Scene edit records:
──────────

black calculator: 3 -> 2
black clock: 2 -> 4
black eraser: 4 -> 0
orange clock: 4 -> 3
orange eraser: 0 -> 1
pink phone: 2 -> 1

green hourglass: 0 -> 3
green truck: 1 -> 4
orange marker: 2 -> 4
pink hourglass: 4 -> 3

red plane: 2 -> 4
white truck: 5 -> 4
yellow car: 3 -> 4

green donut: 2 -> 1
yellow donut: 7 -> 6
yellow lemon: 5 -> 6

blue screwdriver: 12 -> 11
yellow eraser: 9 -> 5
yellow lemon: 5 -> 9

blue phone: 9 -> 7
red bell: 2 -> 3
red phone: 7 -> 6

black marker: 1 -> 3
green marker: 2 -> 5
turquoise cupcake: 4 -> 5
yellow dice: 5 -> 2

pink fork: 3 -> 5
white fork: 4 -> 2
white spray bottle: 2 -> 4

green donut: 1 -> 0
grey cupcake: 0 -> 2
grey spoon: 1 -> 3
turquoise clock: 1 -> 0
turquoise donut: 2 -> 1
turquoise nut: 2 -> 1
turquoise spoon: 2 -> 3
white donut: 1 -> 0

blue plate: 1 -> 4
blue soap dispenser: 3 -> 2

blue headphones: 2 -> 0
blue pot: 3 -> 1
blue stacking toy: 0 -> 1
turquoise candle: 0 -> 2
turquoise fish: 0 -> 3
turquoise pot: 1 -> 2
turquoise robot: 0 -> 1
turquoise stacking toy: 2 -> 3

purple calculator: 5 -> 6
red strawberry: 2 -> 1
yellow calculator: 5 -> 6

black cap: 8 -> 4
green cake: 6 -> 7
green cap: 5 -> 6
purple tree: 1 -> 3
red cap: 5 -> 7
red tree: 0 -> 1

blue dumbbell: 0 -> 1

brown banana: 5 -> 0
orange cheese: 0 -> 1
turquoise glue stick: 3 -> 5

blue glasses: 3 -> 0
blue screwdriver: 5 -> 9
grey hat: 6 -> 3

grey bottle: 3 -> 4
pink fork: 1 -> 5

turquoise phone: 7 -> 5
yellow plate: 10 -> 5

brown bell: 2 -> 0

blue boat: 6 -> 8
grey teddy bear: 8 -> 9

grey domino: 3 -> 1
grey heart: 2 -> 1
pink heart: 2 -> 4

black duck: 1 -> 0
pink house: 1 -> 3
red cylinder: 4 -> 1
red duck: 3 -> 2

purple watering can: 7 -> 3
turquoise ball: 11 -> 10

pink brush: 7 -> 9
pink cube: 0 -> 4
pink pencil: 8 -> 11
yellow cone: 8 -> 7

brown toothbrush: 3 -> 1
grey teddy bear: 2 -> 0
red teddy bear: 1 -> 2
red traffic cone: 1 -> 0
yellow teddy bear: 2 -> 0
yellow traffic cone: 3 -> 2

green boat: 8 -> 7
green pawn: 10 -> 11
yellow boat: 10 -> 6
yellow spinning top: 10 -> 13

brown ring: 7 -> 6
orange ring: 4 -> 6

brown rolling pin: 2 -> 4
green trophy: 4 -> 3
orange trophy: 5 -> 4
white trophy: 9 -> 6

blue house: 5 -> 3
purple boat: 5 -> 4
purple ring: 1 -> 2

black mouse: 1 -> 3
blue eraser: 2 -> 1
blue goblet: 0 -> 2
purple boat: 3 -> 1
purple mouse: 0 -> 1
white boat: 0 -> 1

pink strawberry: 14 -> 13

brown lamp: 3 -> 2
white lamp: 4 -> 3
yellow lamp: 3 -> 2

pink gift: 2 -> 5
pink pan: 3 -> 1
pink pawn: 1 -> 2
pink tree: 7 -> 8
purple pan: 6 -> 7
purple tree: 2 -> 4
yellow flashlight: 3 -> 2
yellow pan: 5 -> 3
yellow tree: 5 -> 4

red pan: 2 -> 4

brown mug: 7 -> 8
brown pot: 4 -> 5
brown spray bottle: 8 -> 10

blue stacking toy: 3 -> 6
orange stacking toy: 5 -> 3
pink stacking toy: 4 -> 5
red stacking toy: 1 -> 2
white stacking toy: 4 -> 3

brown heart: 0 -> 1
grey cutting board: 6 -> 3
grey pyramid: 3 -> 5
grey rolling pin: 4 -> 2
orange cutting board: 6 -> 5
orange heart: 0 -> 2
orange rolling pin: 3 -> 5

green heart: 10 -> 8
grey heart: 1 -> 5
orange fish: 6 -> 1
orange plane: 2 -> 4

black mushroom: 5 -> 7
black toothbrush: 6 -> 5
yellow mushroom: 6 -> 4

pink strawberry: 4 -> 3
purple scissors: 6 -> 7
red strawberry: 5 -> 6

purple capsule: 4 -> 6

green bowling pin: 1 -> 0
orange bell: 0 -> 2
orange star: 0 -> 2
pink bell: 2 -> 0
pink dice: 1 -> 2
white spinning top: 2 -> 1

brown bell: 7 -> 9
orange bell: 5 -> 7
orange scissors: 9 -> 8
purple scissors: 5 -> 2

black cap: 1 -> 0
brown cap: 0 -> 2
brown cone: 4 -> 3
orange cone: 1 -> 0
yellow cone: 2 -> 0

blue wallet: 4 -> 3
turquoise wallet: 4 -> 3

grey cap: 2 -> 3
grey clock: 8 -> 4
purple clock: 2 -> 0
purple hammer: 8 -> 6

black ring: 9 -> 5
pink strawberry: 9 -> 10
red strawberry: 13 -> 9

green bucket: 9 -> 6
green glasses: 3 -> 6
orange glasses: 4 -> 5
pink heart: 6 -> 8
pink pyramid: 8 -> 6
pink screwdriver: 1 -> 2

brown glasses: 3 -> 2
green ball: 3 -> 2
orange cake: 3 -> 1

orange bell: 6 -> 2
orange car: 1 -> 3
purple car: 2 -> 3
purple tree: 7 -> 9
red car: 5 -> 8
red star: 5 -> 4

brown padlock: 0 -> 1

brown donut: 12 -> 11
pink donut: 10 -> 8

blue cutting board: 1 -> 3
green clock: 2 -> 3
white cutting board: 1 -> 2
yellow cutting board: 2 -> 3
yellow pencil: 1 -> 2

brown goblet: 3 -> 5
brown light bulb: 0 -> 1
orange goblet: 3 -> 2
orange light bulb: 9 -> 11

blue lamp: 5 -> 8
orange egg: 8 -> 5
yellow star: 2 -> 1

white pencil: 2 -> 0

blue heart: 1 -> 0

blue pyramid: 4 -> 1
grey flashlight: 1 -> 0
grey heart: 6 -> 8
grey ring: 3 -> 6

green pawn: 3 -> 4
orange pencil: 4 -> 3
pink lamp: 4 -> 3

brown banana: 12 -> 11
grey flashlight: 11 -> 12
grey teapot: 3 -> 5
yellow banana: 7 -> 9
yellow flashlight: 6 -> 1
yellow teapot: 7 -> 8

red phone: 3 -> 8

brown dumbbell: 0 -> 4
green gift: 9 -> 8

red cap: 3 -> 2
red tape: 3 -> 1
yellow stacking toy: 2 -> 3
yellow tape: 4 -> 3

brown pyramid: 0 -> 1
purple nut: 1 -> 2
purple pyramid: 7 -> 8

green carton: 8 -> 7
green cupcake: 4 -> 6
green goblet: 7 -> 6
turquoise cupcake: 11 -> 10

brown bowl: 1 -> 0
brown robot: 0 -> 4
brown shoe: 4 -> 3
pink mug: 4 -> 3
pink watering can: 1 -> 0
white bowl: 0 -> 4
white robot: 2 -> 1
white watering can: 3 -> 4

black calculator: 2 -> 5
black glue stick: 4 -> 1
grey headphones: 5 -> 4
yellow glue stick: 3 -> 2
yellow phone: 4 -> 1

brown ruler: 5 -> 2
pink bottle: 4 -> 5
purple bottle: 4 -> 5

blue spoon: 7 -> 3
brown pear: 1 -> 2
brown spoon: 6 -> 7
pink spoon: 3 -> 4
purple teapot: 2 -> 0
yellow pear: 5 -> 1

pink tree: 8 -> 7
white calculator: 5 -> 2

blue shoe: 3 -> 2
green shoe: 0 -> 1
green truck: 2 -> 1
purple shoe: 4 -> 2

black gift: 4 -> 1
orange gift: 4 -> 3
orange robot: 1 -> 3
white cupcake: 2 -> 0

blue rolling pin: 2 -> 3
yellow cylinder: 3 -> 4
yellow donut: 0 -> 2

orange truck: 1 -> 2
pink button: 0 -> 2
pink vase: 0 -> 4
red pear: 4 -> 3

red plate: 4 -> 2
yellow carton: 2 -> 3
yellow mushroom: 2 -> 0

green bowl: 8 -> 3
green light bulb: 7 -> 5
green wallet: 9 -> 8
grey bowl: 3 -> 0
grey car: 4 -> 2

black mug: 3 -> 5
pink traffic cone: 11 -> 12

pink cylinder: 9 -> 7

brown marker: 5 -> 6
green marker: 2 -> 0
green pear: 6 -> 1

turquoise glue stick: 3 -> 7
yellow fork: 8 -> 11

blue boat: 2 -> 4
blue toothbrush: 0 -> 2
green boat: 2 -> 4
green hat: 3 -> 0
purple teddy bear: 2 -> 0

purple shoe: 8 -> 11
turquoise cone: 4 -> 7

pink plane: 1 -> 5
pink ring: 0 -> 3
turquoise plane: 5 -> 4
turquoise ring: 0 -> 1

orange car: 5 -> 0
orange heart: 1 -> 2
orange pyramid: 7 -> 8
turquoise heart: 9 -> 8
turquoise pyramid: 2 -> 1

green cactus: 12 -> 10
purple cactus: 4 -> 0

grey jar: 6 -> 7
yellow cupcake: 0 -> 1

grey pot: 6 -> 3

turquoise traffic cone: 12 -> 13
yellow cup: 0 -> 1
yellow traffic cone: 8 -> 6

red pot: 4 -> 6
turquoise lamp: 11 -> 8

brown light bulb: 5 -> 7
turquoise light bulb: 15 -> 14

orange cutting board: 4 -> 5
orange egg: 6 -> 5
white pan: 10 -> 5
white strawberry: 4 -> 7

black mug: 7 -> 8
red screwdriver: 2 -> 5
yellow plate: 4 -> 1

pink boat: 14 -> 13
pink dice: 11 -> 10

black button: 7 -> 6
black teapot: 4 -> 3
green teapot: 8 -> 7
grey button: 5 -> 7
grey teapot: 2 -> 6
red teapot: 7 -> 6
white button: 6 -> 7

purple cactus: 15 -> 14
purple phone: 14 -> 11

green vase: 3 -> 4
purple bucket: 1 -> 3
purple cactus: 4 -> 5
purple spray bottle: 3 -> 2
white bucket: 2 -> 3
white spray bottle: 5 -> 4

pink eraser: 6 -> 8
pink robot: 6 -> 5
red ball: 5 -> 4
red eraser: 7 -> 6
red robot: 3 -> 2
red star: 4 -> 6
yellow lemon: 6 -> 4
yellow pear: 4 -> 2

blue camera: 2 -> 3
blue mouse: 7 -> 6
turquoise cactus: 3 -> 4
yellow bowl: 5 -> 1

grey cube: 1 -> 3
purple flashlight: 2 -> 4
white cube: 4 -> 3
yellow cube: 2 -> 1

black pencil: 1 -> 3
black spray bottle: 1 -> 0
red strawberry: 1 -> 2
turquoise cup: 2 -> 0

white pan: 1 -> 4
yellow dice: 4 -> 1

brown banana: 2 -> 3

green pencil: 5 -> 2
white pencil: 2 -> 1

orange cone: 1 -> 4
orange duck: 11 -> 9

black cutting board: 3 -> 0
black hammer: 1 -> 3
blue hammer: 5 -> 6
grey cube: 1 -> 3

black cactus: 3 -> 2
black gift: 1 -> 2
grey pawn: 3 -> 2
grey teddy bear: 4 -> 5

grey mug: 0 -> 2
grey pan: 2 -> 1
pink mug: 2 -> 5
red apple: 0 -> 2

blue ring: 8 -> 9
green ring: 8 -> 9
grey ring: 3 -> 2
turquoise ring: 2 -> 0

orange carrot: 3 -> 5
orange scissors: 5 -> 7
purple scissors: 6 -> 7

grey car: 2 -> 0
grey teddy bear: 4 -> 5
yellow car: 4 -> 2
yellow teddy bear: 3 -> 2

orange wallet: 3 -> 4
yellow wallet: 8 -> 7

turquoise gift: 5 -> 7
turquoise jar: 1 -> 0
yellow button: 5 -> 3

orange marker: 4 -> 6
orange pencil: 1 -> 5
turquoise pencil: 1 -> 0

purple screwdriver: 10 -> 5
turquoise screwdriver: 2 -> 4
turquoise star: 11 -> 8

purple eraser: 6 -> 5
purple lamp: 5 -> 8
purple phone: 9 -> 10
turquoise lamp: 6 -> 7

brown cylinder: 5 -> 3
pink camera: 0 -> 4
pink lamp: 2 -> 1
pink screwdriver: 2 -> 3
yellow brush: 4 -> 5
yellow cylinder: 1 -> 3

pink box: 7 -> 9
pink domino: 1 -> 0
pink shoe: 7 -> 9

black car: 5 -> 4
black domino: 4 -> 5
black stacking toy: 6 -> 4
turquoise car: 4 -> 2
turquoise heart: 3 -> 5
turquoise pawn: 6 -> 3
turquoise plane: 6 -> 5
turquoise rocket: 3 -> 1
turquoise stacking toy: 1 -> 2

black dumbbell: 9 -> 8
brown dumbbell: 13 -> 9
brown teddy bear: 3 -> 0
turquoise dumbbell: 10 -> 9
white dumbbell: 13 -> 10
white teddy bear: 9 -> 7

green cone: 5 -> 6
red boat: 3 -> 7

──────────

= ABOUT THIS TASK =
Look above for the line with "black car: 5 -> 4", then copy it and each later line exactly, stopping at the last line of the records.

= ANSWER FOR THIS EXERCISE =
black car: 5 -> 4
black domino: 4 -> 5
black stacking toy: 6 -> 4
turquoise car: 4 -> 2
turquoise heart: 3 -> 5
turquoise pawn: 6 -> 3
turquoise plane: 6 -> 5
turquoise rocket: 3 -> 1
turquoise stacking toy: 1 -> 2

black dumbbell: 9 -> 8
brown dumbbell: 13 -> 9
brown teddy bear: 3 -> 0
turquoise dumbbell: 10 -> 9
white dumbbell: 13 -> 10
white teddy bear: 9 -> 7

green cone: 5 -> 6
red boat: 3 -> 7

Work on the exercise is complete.